» EXERCISE GOAL: Return every line from the records below in which the word "pencil" is found.

/---

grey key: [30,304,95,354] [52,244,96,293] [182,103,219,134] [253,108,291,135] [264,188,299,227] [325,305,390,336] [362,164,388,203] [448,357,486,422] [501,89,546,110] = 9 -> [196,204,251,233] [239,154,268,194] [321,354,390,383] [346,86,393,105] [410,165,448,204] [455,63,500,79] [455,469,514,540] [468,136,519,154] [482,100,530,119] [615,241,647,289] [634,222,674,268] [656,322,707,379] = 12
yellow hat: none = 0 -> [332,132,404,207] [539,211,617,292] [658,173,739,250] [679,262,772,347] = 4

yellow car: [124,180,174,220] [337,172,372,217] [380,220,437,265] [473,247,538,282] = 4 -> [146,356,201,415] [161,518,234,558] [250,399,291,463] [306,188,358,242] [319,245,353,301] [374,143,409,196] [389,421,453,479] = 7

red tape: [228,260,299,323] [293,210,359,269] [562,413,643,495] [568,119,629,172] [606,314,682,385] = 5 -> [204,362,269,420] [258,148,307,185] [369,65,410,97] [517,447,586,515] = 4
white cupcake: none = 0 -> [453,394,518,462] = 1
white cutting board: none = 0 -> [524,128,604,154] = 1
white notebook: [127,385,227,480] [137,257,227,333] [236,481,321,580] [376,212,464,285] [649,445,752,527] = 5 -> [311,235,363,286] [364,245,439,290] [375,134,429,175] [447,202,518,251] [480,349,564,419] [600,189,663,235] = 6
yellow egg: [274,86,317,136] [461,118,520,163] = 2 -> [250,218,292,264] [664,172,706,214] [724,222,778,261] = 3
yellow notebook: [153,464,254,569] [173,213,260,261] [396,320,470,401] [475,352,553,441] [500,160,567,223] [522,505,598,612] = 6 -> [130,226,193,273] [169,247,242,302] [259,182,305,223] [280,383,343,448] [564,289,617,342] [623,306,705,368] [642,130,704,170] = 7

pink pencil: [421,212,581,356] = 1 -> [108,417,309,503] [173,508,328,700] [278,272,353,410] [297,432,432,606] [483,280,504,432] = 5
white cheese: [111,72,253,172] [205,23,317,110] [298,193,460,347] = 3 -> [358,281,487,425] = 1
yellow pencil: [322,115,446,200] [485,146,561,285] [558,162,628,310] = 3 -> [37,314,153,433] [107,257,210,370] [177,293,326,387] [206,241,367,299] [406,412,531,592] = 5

\---

» TASK RESPONSE:
pink pencil: [421,212,581,356] = 1 -> [108,417,309,503] [173,508,328,700] [278,272,353,410] [297,432,432,606] [483,280,504,432] = 5
yellow pencil: [322,115,446,200] [485,146,561,285] [558,162,628,310] = 3 -> [37,314,153,433] [107,257,210,370] [177,293,326,387] [206,241,367,299] [406,412,531,592] = 5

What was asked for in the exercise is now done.